What this task involves
Every line with the string "none" should be copied from the data.

Excerpted data

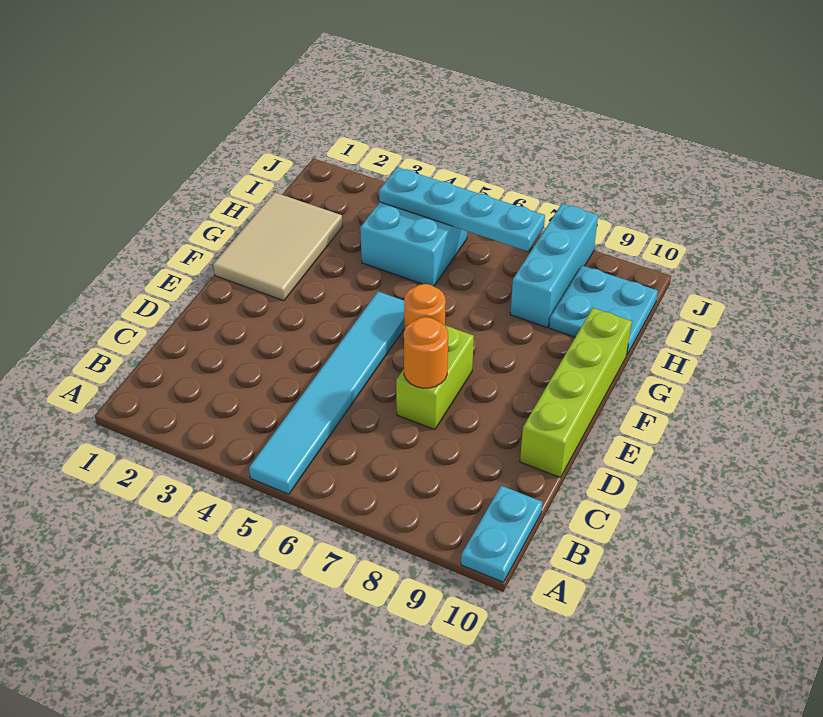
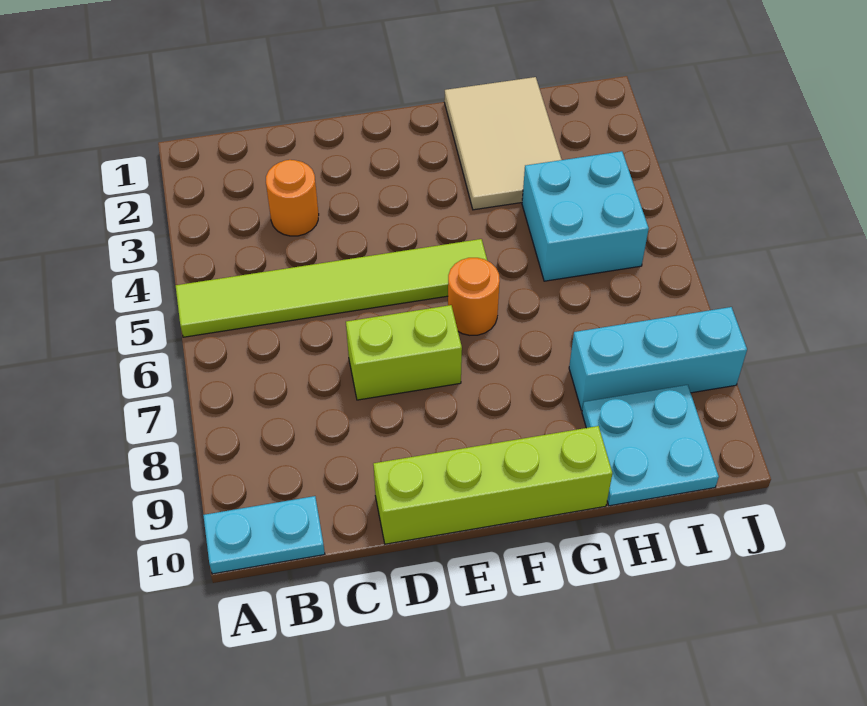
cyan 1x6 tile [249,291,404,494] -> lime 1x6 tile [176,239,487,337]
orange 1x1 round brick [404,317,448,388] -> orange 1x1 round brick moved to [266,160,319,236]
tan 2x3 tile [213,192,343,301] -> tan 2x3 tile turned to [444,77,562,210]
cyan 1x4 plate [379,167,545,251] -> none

--

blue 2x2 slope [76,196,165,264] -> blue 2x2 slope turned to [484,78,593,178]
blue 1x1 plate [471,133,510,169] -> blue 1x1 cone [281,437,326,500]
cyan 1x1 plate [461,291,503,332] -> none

==

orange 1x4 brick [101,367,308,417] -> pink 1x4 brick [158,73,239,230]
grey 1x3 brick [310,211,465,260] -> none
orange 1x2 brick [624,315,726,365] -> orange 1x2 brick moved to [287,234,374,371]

Result of the exercise
cyan 1x4 plate [379,167,545,251] -> none
cyan 1x1 plate [461,291,503,332] -> none
grey 1x3 brick [310,211,465,260] -> none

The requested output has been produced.